> [Your instructions]:
Exactly as written, output each of the lines below, with no images.

____

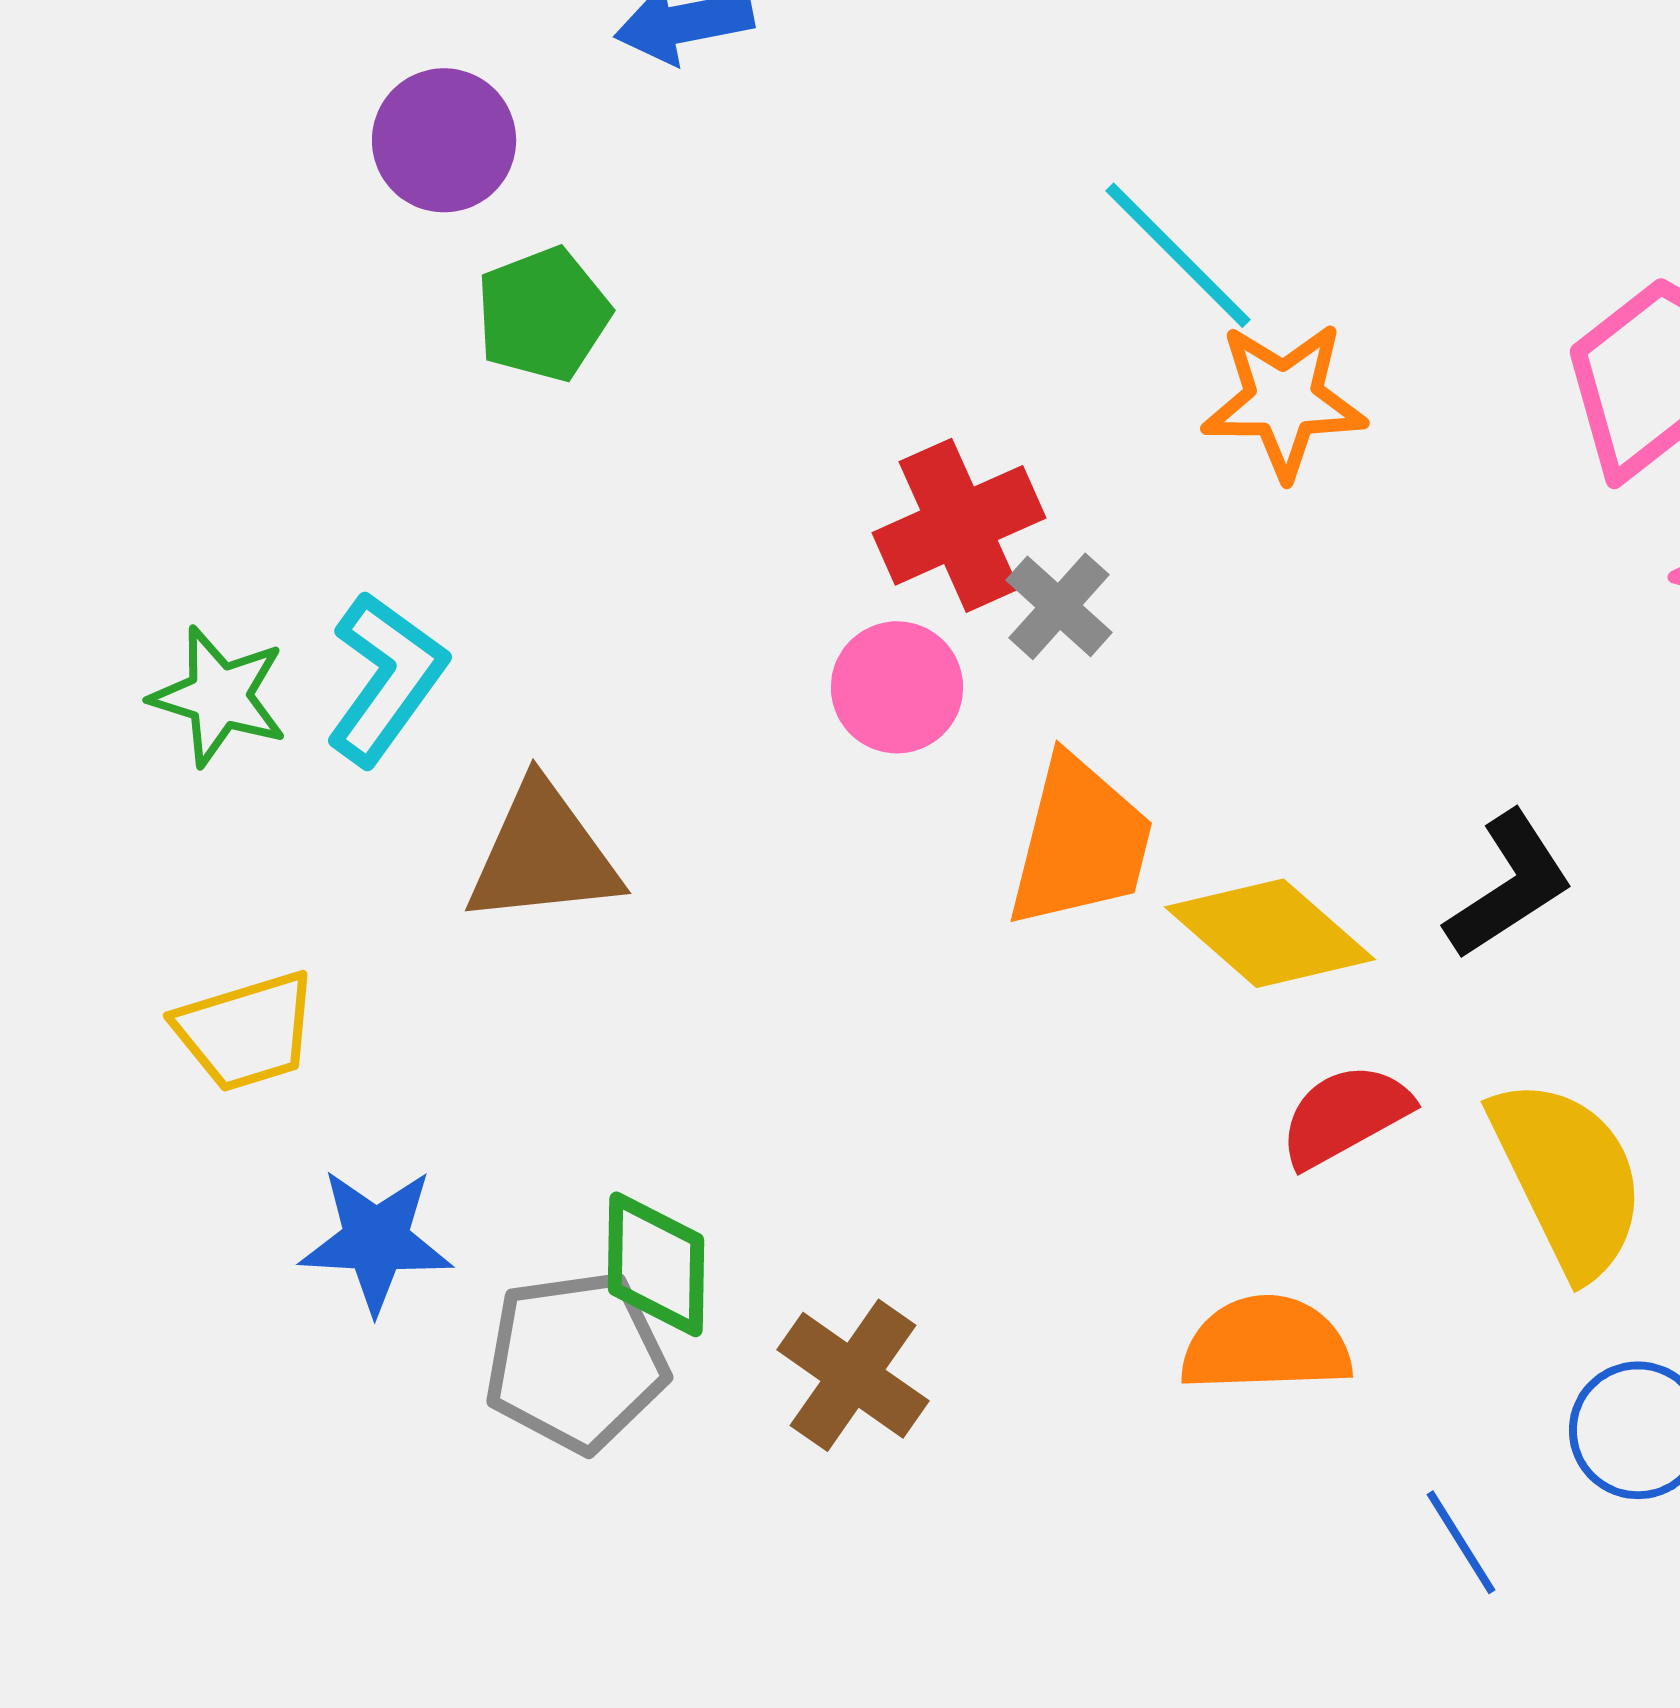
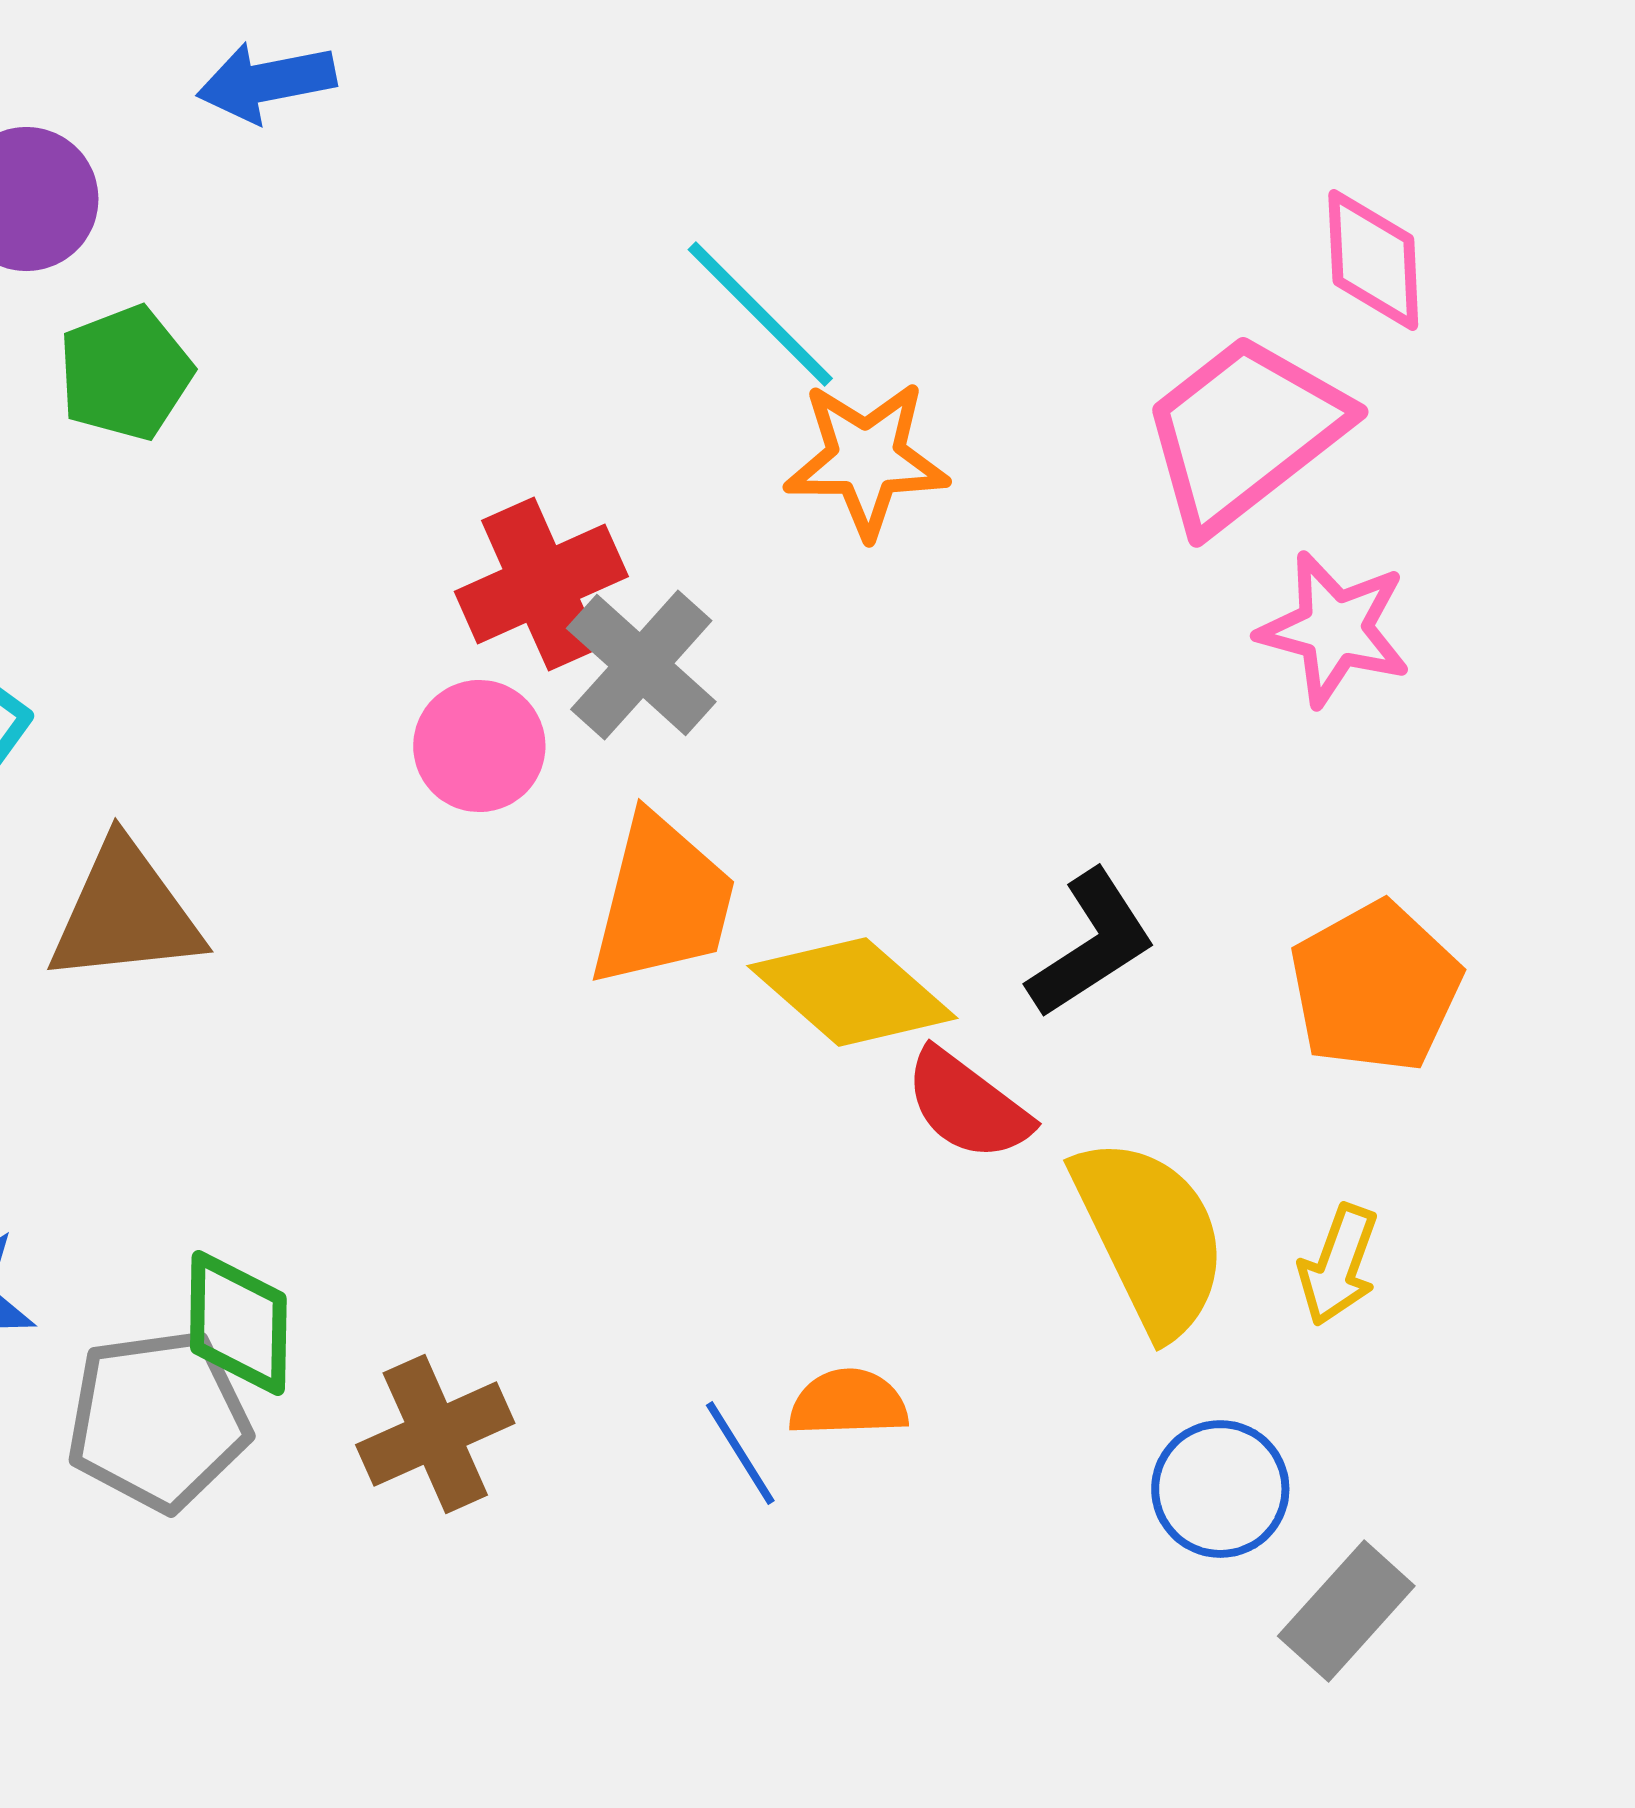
gray cross: (1059, 606) -> (641, 665), size x1.4
red semicircle: (1345, 1115) -> (967, 1105), moved, turned -114
orange semicircle: (1266, 1344) -> (848, 1403), size x0.7
brown cross: (853, 1375) -> (435, 1434), turned 31
blue line: (1461, 1542) -> (740, 1453), moved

____

> [Solved exercise]:
gray cross: (1059, 606) -> (641, 665), size x1.4
red semicircle: (1345, 1115) -> (967, 1105), moved, turned -114
orange semicircle: (1266, 1344) -> (848, 1403), size x0.7
brown cross: (853, 1375) -> (435, 1434), turned 31
blue line: (1461, 1542) -> (740, 1453), moved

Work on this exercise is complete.